Exercise prompt => Lines after the one containing "white 2x2 round" are to be omitted; print exactly each line from the start of the records up to and including it.
─── Given records
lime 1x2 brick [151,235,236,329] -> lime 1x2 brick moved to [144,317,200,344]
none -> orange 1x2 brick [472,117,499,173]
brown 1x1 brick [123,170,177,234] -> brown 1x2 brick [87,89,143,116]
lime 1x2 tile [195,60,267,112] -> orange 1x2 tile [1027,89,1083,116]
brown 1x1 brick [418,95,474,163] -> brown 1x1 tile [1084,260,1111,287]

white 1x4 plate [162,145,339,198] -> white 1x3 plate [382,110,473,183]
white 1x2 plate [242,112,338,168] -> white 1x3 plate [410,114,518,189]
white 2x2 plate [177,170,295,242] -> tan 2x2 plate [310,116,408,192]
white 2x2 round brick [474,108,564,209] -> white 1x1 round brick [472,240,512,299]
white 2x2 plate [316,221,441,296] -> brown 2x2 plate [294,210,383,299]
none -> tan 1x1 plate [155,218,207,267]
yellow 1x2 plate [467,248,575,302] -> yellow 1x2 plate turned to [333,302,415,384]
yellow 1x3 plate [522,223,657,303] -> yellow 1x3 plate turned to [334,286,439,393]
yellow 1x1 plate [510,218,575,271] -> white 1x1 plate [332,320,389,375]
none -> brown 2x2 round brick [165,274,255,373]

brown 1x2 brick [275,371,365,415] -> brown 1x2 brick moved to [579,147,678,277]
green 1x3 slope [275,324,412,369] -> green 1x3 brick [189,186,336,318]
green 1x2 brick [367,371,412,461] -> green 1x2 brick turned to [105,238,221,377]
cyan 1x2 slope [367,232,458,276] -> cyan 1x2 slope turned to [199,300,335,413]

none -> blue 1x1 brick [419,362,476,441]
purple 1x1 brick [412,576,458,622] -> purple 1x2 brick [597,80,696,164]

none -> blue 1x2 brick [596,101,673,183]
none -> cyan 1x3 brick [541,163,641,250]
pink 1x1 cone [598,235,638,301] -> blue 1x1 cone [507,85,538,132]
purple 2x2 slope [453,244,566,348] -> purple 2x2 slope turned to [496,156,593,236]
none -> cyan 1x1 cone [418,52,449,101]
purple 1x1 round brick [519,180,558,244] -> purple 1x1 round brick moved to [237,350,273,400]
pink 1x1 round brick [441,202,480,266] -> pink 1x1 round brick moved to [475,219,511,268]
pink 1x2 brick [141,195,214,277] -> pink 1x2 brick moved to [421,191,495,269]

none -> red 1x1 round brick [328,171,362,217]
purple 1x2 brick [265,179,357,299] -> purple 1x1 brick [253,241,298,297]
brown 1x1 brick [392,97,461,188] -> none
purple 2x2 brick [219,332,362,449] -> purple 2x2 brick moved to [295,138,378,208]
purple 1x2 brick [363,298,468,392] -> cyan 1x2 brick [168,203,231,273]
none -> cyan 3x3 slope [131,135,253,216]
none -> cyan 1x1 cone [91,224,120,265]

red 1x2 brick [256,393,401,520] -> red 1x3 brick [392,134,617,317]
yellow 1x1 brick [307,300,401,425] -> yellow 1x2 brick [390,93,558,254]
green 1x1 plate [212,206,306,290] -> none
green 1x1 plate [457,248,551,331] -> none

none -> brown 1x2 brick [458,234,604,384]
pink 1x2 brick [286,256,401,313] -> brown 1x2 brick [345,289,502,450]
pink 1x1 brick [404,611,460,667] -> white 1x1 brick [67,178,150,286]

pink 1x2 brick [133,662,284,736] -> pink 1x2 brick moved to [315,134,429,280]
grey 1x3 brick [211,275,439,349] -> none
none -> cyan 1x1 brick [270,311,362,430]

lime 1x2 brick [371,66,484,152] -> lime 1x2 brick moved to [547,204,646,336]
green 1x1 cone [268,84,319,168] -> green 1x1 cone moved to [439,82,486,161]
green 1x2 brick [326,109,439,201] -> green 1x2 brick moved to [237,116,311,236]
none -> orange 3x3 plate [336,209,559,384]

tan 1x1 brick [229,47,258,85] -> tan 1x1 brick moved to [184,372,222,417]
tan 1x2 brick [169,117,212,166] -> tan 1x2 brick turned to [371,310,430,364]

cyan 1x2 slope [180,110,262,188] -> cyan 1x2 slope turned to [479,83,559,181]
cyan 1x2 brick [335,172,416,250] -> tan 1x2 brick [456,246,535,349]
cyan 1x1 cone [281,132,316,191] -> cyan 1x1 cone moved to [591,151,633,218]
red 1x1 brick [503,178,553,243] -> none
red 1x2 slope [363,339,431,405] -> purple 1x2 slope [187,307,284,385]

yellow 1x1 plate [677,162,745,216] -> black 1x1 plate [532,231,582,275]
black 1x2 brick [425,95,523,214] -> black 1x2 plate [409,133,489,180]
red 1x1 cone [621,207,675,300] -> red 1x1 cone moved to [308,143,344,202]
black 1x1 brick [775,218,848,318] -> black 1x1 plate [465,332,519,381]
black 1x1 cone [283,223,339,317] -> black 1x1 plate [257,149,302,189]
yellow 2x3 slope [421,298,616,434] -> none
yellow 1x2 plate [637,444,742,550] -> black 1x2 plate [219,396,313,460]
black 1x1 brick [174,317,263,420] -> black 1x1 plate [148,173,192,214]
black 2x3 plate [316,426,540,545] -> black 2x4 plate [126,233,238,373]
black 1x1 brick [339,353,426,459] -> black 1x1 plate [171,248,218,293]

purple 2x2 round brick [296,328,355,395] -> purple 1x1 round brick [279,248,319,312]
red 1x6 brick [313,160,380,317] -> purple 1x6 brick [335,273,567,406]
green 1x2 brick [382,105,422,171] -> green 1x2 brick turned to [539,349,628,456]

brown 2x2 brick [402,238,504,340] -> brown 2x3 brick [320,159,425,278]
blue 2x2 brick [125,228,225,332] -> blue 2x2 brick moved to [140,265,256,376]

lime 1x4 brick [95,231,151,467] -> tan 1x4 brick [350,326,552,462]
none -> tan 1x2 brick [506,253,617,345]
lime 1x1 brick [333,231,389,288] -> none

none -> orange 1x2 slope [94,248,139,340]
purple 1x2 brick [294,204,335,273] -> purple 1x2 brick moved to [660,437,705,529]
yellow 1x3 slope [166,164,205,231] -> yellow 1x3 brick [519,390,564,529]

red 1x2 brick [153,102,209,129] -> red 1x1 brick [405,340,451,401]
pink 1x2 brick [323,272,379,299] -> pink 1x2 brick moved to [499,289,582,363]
──────
The answer =>
lime 1x2 brick [151,235,236,329] -> lime 1x2 brick moved to [144,317,200,344]
none -> orange 1x2 brick [472,117,499,173]
brown 1x1 brick [123,170,177,234] -> brown 1x2 brick [87,89,143,116]
lime 1x2 tile [195,60,267,112] -> orange 1x2 tile [1027,89,1083,116]
brown 1x1 brick [418,95,474,163] -> brown 1x1 tile [1084,260,1111,287]

white 1x4 plate [162,145,339,198] -> white 1x3 plate [382,110,473,183]
white 1x2 plate [242,112,338,168] -> white 1x3 plate [410,114,518,189]
white 2x2 plate [177,170,295,242] -> tan 2x2 plate [310,116,408,192]
white 2x2 round brick [474,108,564,209] -> white 1x1 round brick [472,240,512,299]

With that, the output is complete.